# TASK GOAL
Please quote exactly the lines below from the line containing "camera: 25 degrees left, 5 degrees up" to the line containing "(306, 171) = (736, 309): none -> black heart", both lines included, and nothing else.

# TASK INPUT
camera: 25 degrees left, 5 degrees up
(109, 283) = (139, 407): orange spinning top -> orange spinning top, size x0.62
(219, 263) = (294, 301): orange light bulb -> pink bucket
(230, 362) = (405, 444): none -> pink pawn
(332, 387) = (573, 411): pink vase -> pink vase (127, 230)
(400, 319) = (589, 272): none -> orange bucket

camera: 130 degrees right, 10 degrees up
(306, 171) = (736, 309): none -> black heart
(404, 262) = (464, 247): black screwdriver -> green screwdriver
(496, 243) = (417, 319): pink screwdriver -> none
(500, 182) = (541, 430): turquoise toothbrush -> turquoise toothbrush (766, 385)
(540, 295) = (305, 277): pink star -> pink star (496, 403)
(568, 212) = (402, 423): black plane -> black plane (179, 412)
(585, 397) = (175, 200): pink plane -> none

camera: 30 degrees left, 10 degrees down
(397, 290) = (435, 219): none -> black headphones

==

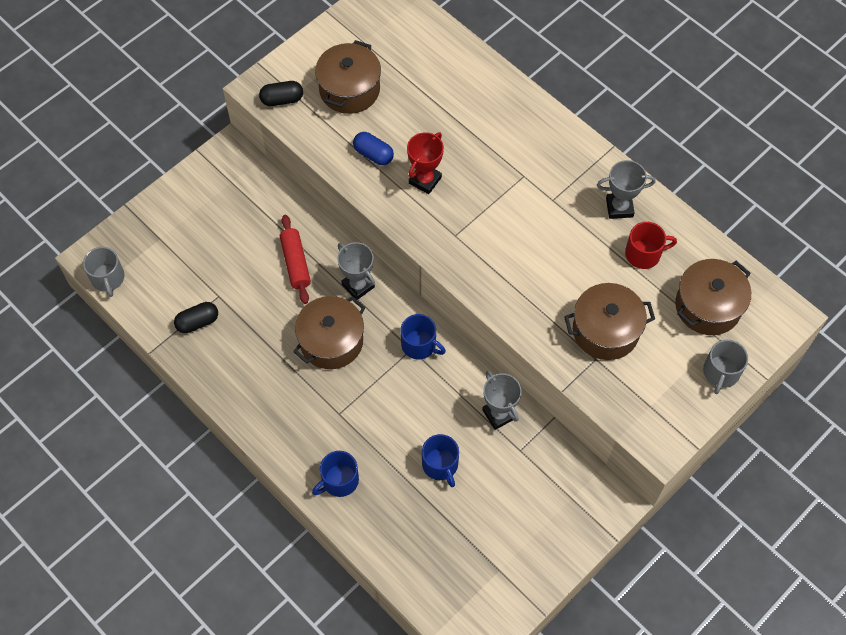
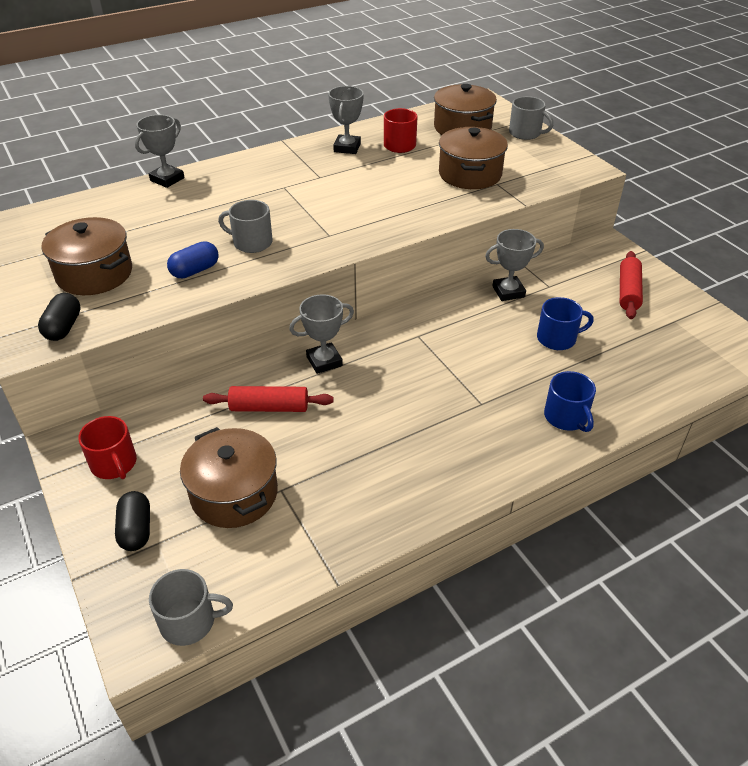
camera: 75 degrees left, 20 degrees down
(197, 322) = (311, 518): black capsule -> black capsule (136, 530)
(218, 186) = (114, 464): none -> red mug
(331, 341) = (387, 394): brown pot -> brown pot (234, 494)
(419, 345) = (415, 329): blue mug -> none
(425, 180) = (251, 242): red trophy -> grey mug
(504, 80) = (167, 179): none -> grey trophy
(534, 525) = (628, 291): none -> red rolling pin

# OUTPUT FOR THIS EXERCISE
camera: 25 degrees left, 5 degrees up
(109, 283) = (139, 407): orange spinning top -> orange spinning top, size x0.62
(219, 263) = (294, 301): orange light bulb -> pink bucket
(230, 362) = (405, 444): none -> pink pawn
(332, 387) = (573, 411): pink vase -> pink vase (127, 230)
(400, 319) = (589, 272): none -> orange bucket

camera: 130 degrees right, 10 degrees up
(306, 171) = (736, 309): none -> black heart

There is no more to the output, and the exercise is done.